• [Aim of the exercise]: Each line of the data must reappear exactly in your answer, with no images included.

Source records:
□ □ □ □ □
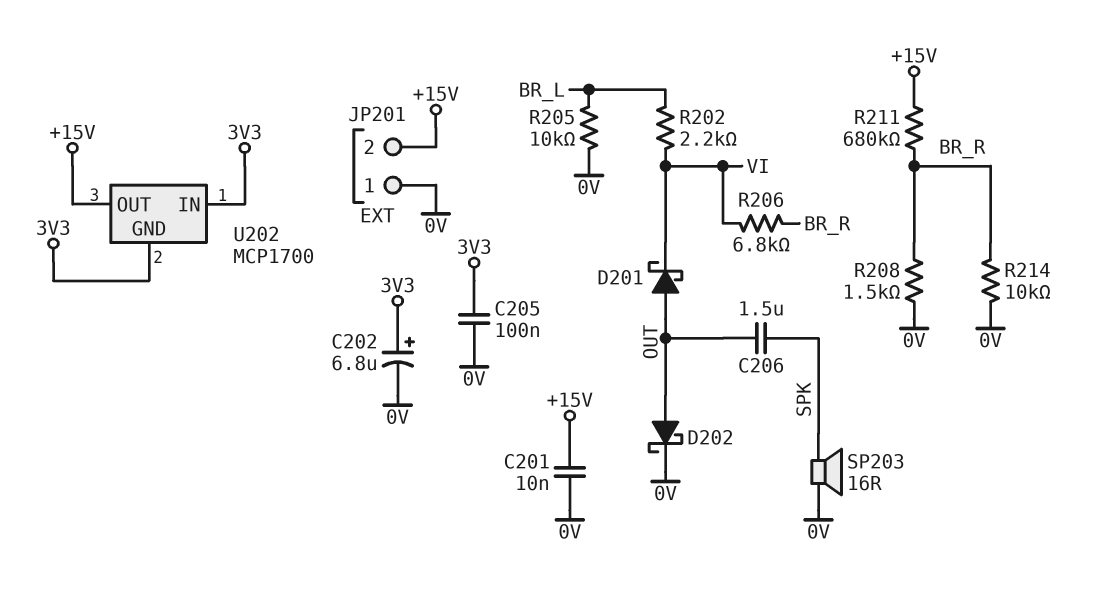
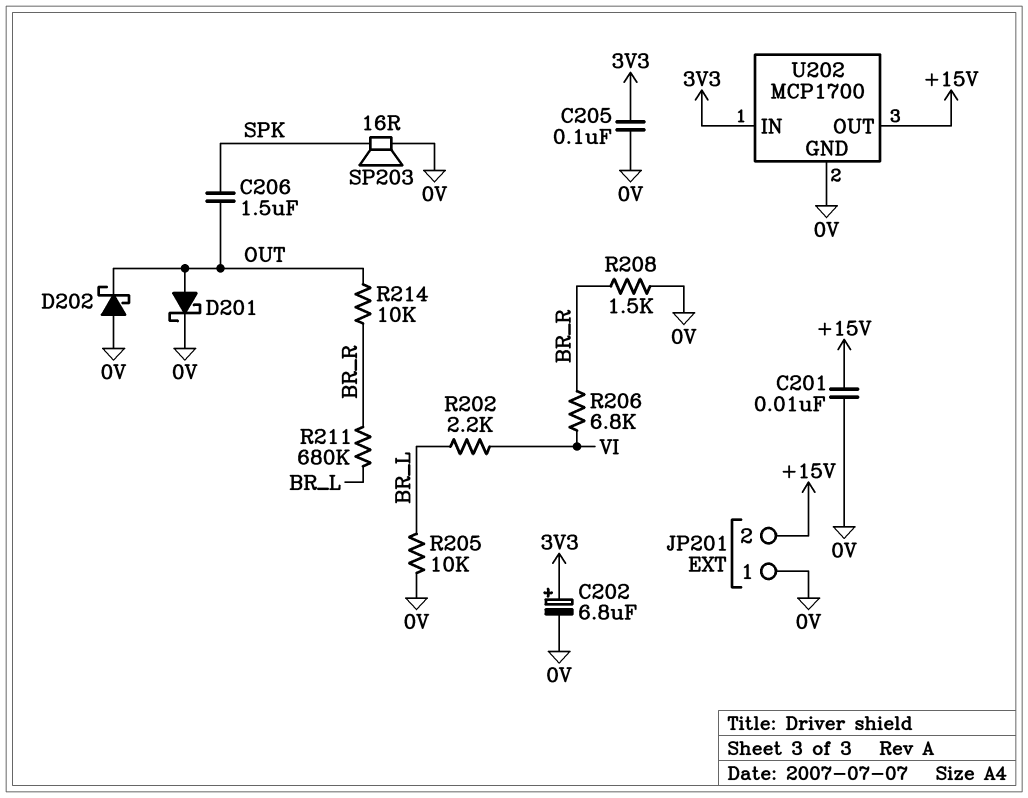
D201: schottky (A OUT, K VI) -> schottky (A OUT, K 0V)
D202: schottky (A OUT, K 0V) -> schottky (A 0V, K OUT)
R211: 680k (+15V, BR_R) -> 680k (BR_L, BR_R)
R214: 10k (0V, BR_R) -> 10k (BR_R, OUT)
U202 pin GND: 3V3 -> 0V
□ □ □ □ □
• [Exercise result]:
D201: schottky (A OUT, K VI) -> schottky (A OUT, K 0V)
D202: schottky (A OUT, K 0V) -> schottky (A 0V, K OUT)
R211: 680k (+15V, BR_R) -> 680k (BR_L, BR_R)
R214: 10k (0V, BR_R) -> 10k (BR_R, OUT)
U202 pin GND: 3V3 -> 0V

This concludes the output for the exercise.